> Task objective: Down to the last line, print the data that follows exactly, without its pictures.

Coordinate-based change listings:

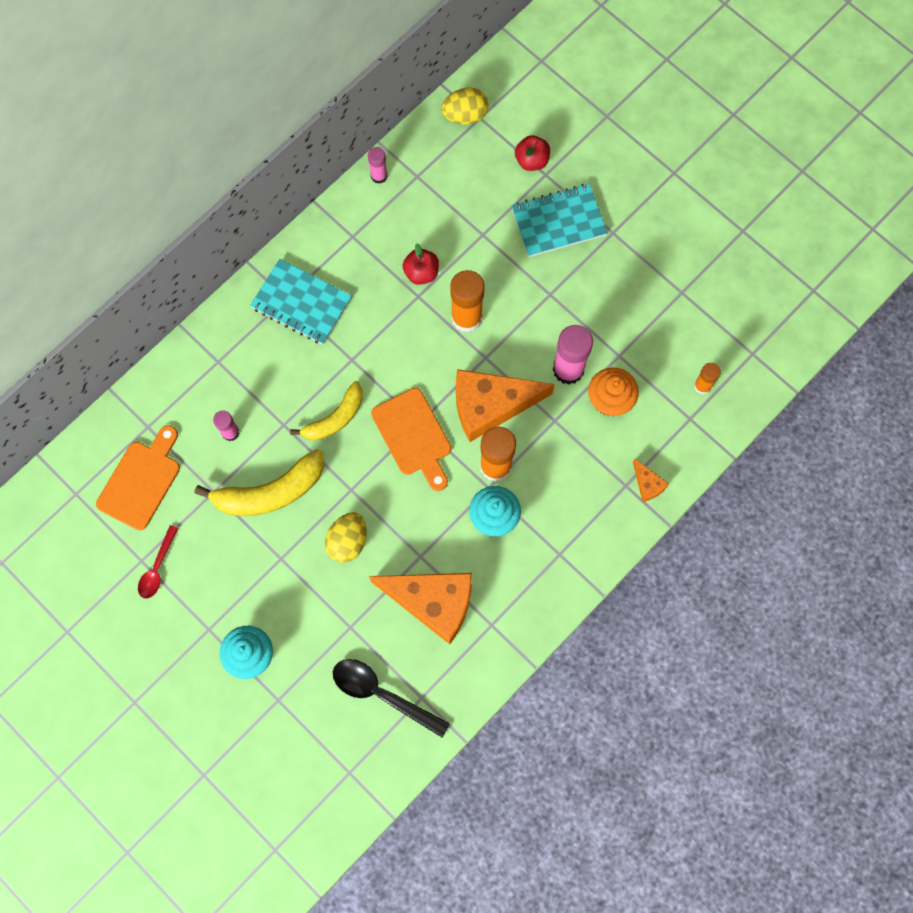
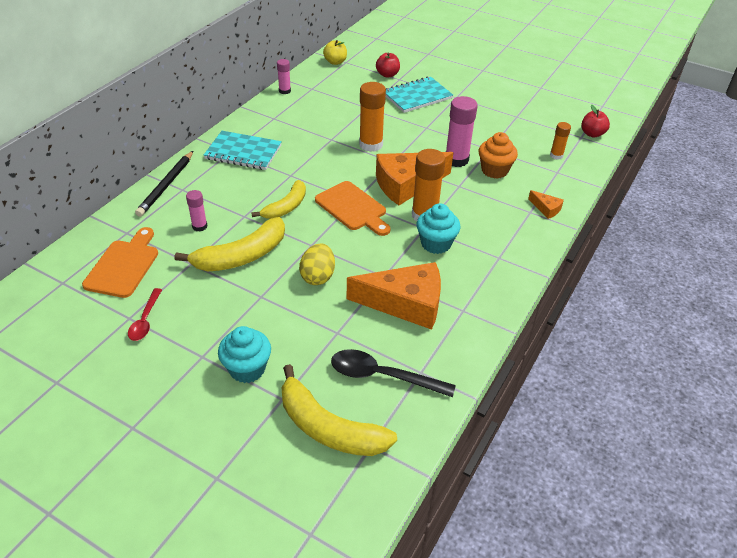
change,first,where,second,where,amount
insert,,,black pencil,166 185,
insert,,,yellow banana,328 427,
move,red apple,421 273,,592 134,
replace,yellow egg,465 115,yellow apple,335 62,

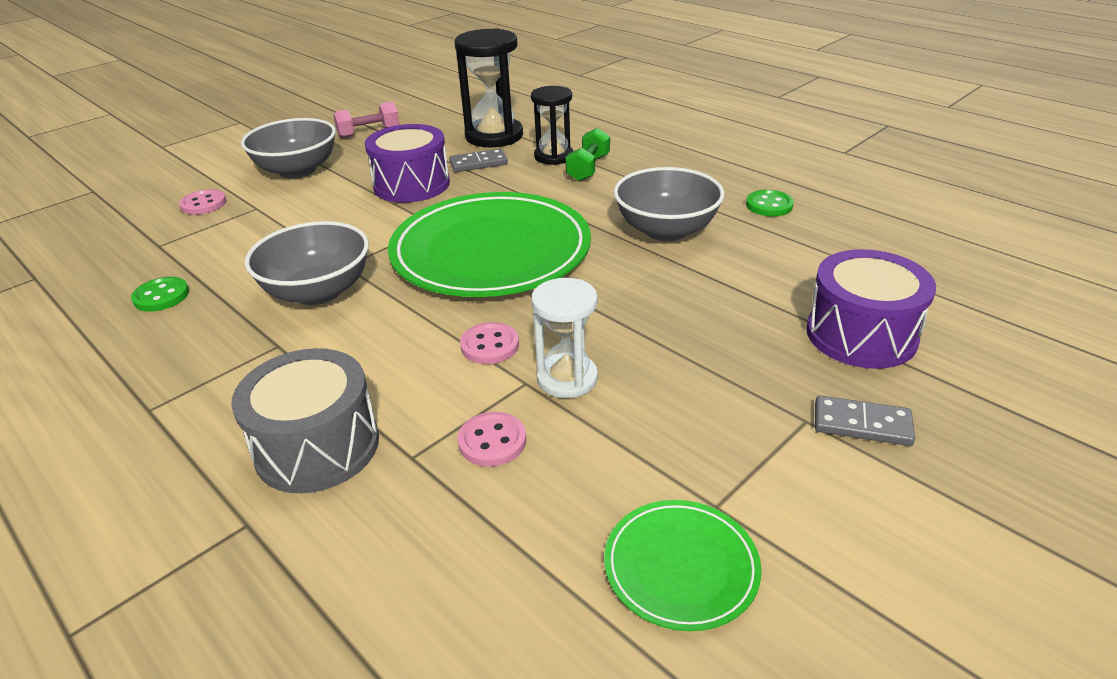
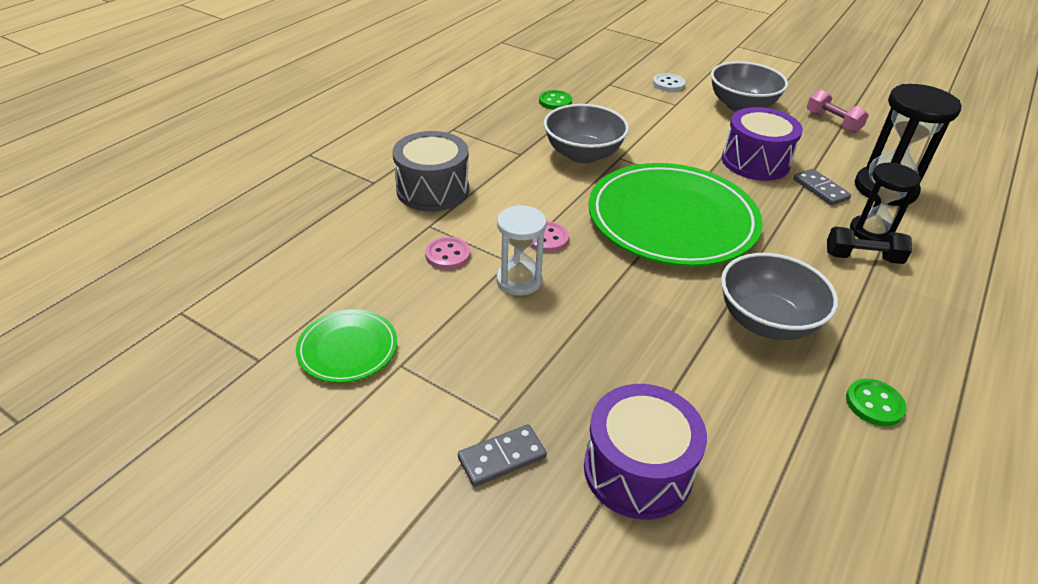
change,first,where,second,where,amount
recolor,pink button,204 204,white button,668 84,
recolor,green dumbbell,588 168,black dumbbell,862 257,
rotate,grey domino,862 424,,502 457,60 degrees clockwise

> Task solution:
change,first,where,second,where,amount
insert,,,black pencil,166 185,
insert,,,yellow banana,328 427,
move,red apple,421 273,,592 134,
replace,yellow egg,465 115,yellow apple,335 62,

change,first,where,second,where,amount
recolor,pink button,204 204,white button,668 84,
recolor,green dumbbell,588 168,black dumbbell,862 257,
rotate,grey domino,862 424,,502 457,60 degrees clockwise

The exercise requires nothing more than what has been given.